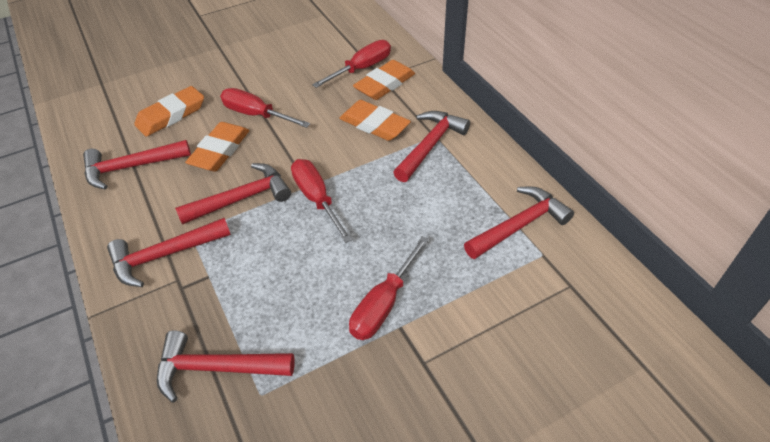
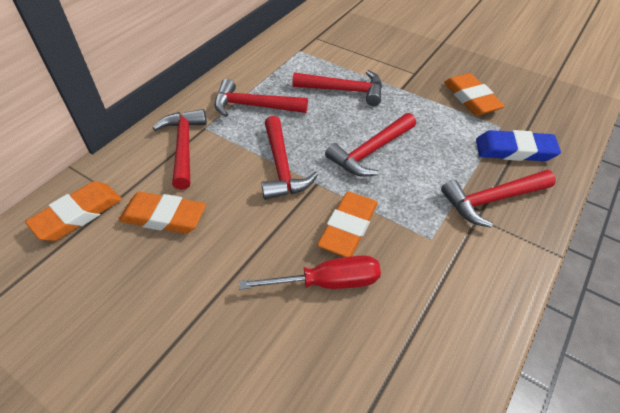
blue eraser: 0 -> 1
red screwdriver: 4 -> 1

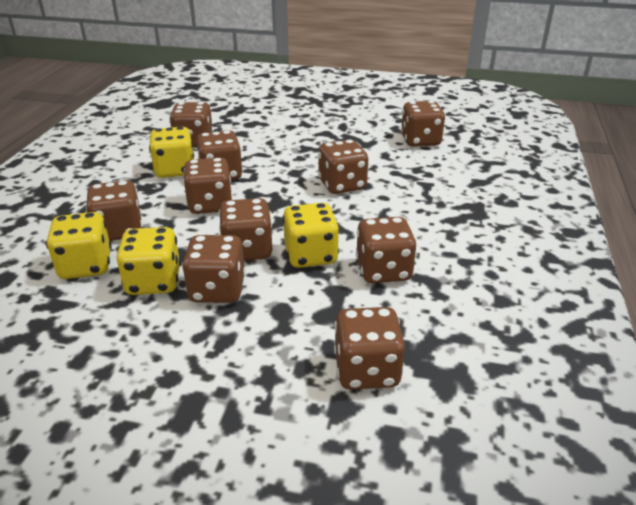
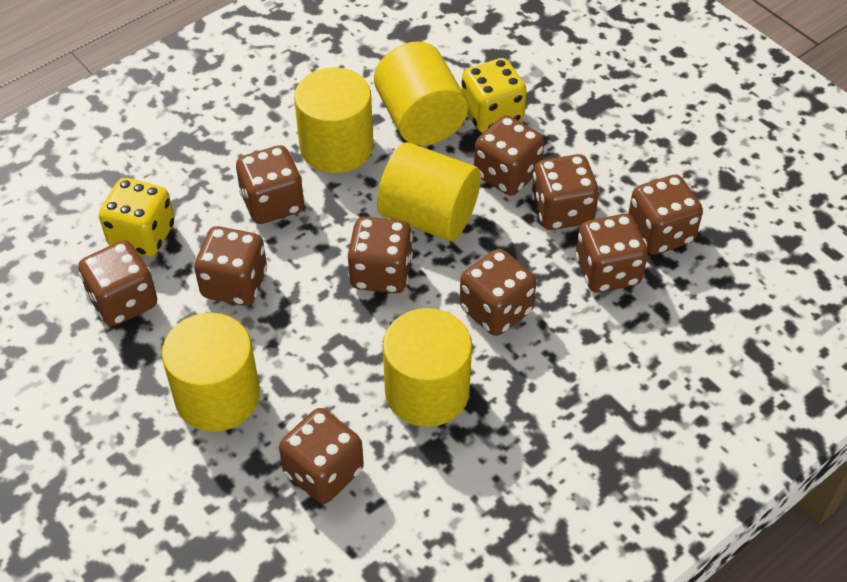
yellow cylinder: 0 -> 5
yellow dice: 4 -> 2

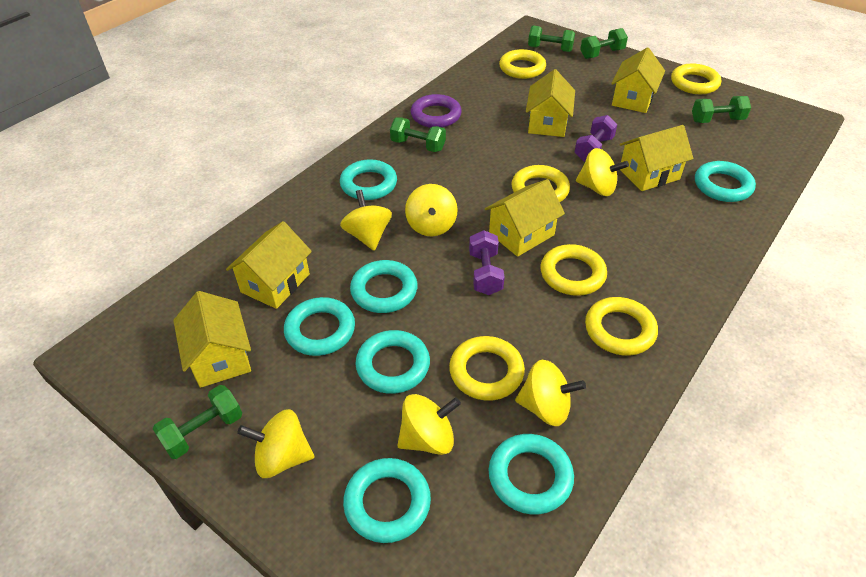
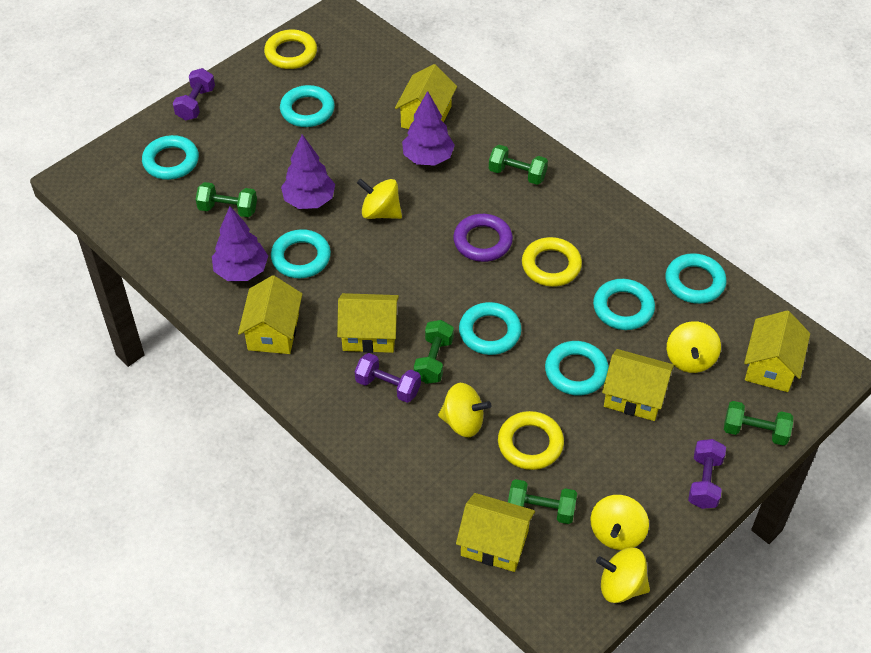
purple dumbbell: 2 -> 3
purple tree: 0 -> 3
yellow ring: 6 -> 3
yellow spinning top: 6 -> 5

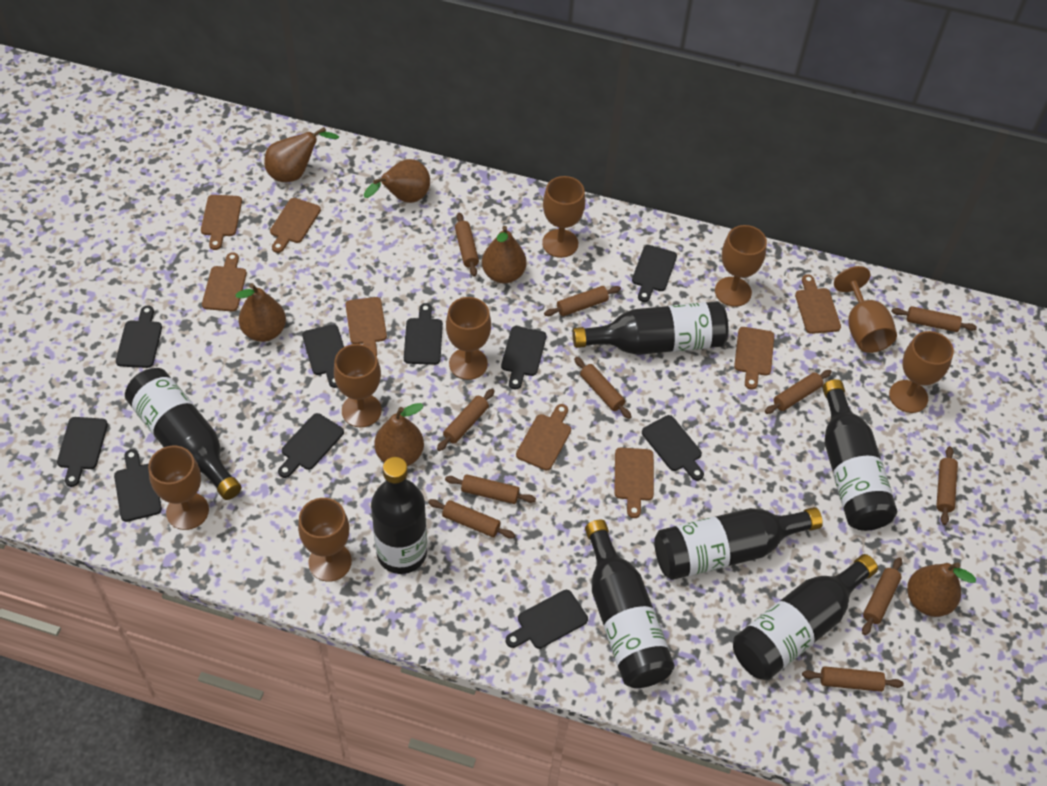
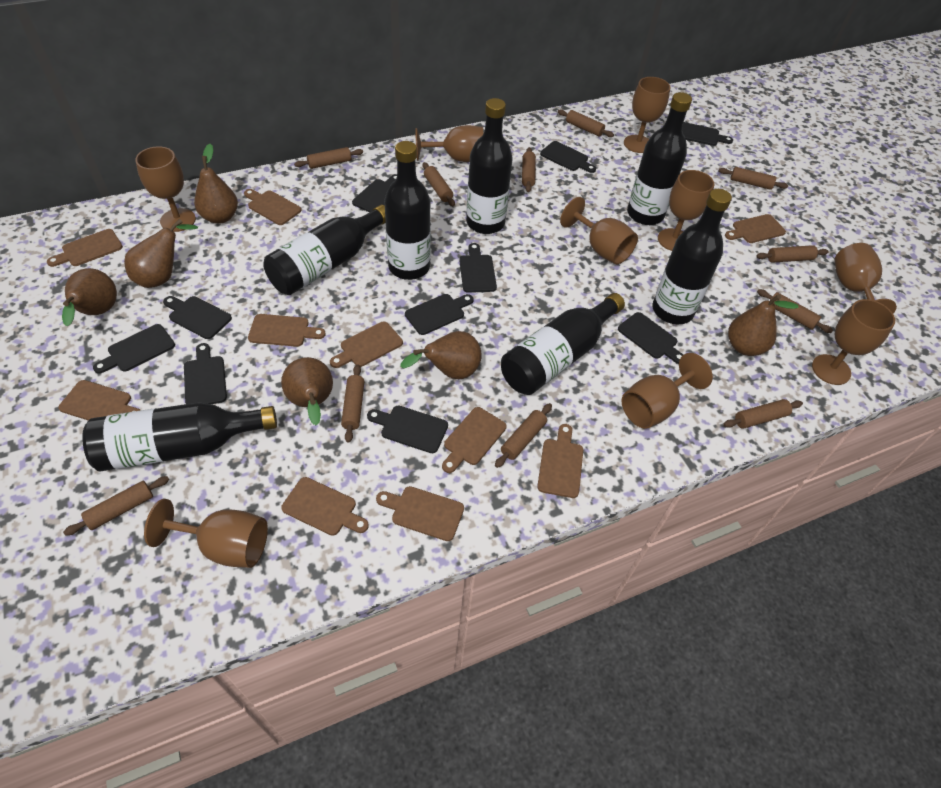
brown cutting board: 8 -> 10
brown goblet: 8 -> 9

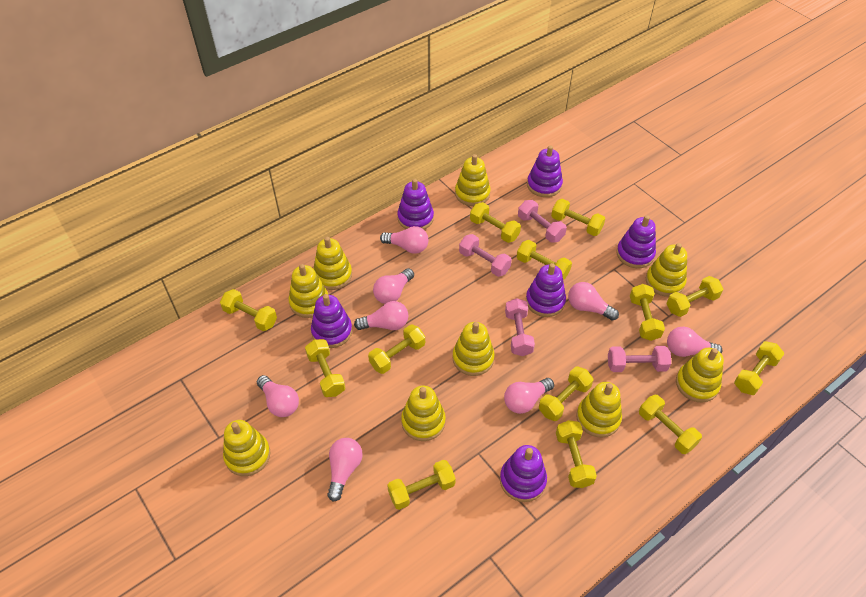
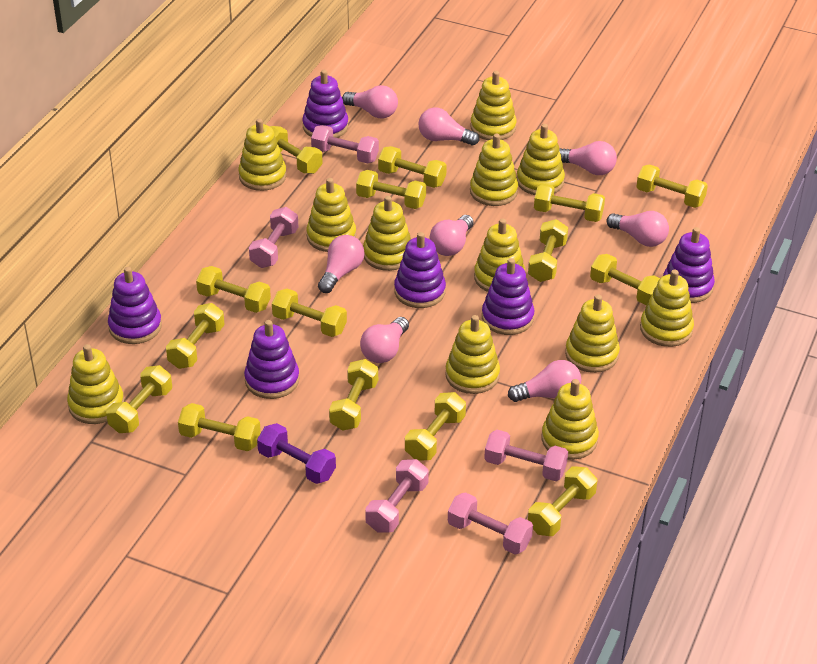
pink dumbbell: 4 -> 5
purple dumbbell: 0 -> 1
yellow dumbbell: 13 -> 15
yellow stacking toy: 9 -> 12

——————————

● Activity
Where a line of the material holds the word "brown", copy that line.

● Written solution
brown cutting board: 8 -> 10
brown goblet: 8 -> 9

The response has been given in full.